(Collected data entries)
§

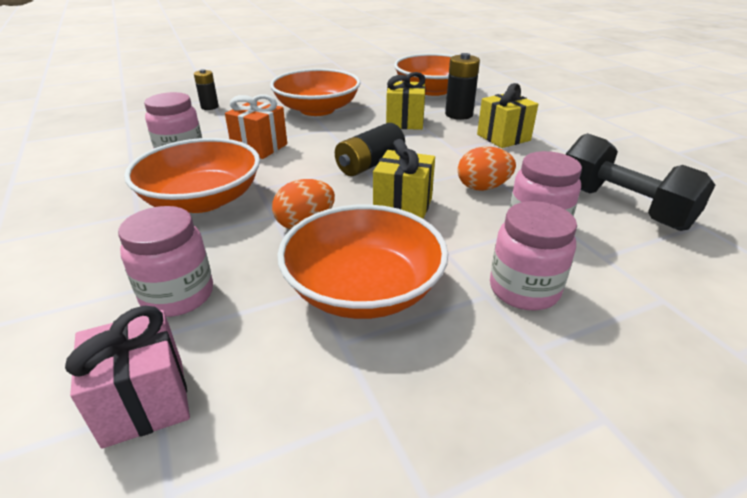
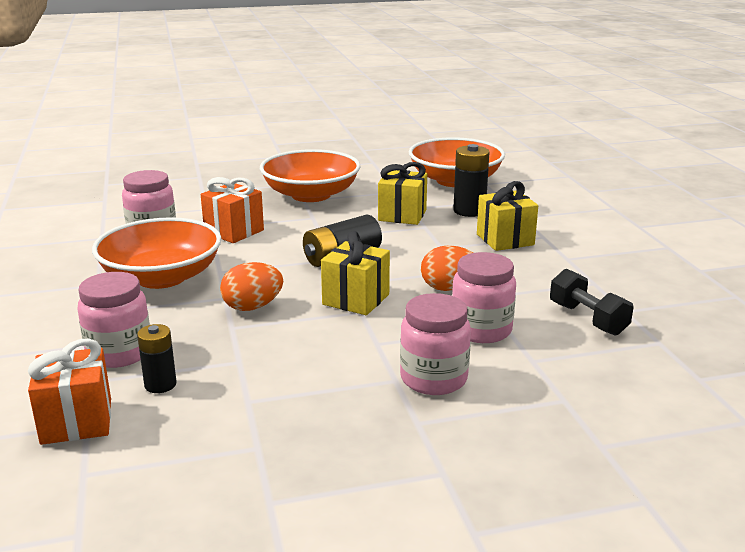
camera: 10 degrees right, 10 degrees down
(144, 402) = (76, 421): pink gift -> orange gift
(209, 107) = (195, 185): black battery -> black battery (160, 385)
(363, 289) = (284, 364): orange bowl -> none
(622, 207) = (587, 319): black dumbbell -> black dumbbell, size x0.63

§

● **Task goal**
Could you set down the records above exactly, skipping any picture?

● **Exercise output**
camera: 10 degrees right, 10 degrees down
(144, 402) = (76, 421): pink gift -> orange gift
(209, 107) = (195, 185): black battery -> black battery (160, 385)
(363, 289) = (284, 364): orange bowl -> none
(622, 207) = (587, 319): black dumbbell -> black dumbbell, size x0.63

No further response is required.